§ **Given request**
Go through the entries below and copy each line containing the word "across".

---------- Entries

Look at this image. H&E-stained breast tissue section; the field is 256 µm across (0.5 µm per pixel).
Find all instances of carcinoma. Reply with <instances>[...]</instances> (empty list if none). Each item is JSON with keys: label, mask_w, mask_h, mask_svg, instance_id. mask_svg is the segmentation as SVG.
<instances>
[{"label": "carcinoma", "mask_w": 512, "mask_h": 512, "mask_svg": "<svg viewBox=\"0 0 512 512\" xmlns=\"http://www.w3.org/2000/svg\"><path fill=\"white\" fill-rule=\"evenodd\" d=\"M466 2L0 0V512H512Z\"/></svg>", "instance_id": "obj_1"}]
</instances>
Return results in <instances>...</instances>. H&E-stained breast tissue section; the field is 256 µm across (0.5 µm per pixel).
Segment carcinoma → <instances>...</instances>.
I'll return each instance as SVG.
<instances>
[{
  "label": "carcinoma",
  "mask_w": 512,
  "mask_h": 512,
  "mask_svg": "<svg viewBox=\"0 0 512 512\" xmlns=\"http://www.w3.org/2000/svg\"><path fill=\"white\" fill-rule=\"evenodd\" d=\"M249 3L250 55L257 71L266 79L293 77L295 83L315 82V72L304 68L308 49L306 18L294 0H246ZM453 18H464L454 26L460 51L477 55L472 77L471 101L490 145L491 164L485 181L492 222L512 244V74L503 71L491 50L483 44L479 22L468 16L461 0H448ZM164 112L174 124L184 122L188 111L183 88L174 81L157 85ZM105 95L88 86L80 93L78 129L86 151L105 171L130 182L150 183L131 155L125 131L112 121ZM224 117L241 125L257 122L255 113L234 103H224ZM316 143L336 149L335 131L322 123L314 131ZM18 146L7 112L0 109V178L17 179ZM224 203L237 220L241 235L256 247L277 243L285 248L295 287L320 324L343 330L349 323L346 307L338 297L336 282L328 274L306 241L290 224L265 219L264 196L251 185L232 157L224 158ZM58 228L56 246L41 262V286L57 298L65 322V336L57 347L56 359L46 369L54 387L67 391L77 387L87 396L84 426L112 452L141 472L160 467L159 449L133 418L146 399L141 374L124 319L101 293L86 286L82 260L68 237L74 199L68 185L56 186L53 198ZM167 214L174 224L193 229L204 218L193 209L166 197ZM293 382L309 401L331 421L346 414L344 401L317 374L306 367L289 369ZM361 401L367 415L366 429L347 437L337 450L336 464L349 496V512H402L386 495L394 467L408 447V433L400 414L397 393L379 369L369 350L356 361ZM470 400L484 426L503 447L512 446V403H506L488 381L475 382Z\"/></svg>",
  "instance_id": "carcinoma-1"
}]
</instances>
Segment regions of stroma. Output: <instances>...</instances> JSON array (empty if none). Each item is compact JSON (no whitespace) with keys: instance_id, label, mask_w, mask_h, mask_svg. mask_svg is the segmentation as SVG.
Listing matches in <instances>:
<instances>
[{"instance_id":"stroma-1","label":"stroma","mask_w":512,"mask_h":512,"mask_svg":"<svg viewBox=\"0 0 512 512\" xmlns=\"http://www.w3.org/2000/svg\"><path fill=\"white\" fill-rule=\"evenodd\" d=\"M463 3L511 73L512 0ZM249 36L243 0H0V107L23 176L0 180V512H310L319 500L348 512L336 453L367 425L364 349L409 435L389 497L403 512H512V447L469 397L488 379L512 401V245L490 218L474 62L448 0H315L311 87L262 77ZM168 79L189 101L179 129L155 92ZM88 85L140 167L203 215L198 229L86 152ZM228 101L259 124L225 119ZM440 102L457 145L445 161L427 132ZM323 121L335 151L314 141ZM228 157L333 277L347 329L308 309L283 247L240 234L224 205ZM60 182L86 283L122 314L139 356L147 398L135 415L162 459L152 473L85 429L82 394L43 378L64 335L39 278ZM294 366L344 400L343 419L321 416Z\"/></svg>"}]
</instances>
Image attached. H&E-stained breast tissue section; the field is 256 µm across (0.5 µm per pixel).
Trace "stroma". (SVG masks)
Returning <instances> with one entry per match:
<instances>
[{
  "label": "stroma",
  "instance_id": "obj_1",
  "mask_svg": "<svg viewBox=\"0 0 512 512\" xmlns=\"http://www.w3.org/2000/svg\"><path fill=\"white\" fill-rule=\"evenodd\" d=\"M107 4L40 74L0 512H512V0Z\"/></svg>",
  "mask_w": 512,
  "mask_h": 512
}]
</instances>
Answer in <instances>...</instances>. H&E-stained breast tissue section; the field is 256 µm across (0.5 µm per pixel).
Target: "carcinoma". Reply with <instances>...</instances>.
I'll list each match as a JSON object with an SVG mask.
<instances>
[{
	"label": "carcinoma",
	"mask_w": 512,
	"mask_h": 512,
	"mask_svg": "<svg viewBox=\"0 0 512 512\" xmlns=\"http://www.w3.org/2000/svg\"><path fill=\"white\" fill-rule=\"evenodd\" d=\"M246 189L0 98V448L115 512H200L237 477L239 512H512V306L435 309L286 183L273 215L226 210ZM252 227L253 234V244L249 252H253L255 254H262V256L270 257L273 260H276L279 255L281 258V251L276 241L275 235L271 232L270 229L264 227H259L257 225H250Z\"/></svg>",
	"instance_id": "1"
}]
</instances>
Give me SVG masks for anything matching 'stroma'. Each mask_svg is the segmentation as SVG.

--------------------

§ **The completed task**
Look at this image. H&E-stained breast tissue section; the field is 256 µm across (0.5 µm per pixel).
Return results in <instances>...</instances>. H&E-stained breast tissue section; the field is 256 µm across (0.5 µm per pixel).
Image attached. H&E-stained breast tissue section; the field is 256 µm across (0.5 µm per pixel).
Answer in <instances>...</instances>. H&E-stained breast tissue section; the field is 256 µm across (0.5 µm per pixel).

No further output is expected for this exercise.